> Dataset content:

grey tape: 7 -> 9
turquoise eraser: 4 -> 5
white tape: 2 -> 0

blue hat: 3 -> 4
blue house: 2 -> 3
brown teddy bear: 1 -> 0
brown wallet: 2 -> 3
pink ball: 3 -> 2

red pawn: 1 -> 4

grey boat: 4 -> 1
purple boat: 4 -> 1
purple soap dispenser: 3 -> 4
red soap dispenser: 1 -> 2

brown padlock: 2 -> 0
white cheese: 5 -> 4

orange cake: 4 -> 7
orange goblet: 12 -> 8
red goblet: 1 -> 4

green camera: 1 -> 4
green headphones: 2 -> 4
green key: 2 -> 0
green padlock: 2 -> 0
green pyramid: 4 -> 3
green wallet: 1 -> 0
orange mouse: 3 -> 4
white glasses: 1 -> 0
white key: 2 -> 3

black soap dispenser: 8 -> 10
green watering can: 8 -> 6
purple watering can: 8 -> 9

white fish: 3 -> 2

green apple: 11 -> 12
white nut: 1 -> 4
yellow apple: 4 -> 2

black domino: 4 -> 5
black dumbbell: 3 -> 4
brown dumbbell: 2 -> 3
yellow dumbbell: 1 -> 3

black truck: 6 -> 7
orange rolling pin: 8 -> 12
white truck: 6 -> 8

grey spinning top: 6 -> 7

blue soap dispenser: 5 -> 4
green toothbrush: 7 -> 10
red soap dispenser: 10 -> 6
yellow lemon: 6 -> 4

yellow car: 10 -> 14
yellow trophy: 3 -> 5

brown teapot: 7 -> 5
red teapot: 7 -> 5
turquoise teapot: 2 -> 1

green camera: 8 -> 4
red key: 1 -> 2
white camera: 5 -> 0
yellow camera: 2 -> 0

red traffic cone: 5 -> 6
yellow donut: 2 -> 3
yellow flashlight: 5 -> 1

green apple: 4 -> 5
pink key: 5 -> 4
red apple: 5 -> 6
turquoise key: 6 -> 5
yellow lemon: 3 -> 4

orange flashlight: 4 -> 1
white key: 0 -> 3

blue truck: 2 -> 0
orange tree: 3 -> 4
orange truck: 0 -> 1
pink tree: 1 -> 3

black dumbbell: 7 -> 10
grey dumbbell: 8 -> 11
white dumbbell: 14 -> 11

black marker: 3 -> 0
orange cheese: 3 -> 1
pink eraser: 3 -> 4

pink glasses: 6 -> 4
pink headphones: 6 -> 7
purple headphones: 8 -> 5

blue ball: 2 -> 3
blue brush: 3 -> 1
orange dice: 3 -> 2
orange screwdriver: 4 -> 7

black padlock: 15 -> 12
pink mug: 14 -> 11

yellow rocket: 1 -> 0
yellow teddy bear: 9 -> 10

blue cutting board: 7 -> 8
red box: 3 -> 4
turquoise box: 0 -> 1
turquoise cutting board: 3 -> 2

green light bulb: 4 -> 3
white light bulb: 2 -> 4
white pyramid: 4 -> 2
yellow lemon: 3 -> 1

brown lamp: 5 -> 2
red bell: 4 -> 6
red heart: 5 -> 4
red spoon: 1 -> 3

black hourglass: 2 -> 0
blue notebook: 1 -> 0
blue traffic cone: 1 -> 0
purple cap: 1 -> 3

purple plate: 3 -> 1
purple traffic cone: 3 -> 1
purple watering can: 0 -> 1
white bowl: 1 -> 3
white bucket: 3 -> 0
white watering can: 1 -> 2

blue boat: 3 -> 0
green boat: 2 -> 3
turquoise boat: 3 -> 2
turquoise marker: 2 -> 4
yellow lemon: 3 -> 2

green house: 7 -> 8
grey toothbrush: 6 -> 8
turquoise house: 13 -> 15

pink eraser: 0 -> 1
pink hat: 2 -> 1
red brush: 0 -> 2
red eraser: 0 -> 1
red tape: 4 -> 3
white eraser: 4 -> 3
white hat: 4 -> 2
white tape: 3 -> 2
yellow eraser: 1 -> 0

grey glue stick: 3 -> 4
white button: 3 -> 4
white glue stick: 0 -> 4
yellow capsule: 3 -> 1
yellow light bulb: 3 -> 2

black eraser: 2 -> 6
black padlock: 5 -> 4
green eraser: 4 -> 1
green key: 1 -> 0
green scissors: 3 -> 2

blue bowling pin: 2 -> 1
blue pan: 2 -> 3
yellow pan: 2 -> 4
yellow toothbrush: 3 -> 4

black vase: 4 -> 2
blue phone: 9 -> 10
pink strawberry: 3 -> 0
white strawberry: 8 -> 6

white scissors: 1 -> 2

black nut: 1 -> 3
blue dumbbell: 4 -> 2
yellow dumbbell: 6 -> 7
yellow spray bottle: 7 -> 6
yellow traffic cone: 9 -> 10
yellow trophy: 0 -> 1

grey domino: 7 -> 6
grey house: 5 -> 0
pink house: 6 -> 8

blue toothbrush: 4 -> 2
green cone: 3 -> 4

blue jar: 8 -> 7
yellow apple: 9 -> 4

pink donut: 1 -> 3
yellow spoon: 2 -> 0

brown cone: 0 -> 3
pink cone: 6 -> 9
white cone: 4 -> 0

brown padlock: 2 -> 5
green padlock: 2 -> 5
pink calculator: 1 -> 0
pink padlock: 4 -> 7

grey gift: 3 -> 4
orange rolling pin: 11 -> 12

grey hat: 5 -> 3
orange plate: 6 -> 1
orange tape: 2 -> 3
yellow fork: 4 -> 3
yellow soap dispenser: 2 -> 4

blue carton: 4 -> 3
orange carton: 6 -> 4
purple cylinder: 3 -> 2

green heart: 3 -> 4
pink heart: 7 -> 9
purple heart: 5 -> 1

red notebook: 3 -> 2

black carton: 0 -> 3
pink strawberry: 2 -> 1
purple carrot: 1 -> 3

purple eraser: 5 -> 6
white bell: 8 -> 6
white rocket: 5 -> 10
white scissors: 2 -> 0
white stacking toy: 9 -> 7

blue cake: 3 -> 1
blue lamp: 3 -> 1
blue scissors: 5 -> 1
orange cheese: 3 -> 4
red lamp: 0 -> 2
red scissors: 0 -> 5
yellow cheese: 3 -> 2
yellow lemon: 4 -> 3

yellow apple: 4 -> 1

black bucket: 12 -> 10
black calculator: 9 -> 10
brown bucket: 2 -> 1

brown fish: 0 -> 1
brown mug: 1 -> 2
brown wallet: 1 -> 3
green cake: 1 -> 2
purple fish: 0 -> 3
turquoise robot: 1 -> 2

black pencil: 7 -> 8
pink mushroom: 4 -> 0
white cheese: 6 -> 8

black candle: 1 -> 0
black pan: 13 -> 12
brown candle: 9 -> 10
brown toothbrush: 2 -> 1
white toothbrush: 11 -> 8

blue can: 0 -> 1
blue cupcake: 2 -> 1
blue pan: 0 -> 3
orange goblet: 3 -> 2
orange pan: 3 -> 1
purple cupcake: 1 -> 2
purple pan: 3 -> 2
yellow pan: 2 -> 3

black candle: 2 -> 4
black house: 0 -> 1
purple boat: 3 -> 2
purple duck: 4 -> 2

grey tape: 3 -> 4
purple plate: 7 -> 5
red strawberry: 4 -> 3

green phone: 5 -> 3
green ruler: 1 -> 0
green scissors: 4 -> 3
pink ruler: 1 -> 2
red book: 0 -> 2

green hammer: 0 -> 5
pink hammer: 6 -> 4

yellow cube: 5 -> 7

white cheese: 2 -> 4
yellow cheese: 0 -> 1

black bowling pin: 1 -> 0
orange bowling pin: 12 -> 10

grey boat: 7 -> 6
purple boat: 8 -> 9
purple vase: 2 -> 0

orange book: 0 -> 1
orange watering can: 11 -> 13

> About this exercise: Please output the lines of the listing above that fall in the stretch from the one with "brown padlock: 2 -> 0" through the one with "white glasses: 1 -> 0", exactly and only those.

> Response to the task:
brown padlock: 2 -> 0
white cheese: 5 -> 4

orange cake: 4 -> 7
orange goblet: 12 -> 8
red goblet: 1 -> 4

green camera: 1 -> 4
green headphones: 2 -> 4
green key: 2 -> 0
green padlock: 2 -> 0
green pyramid: 4 -> 3
green wallet: 1 -> 0
orange mouse: 3 -> 4
white glasses: 1 -> 0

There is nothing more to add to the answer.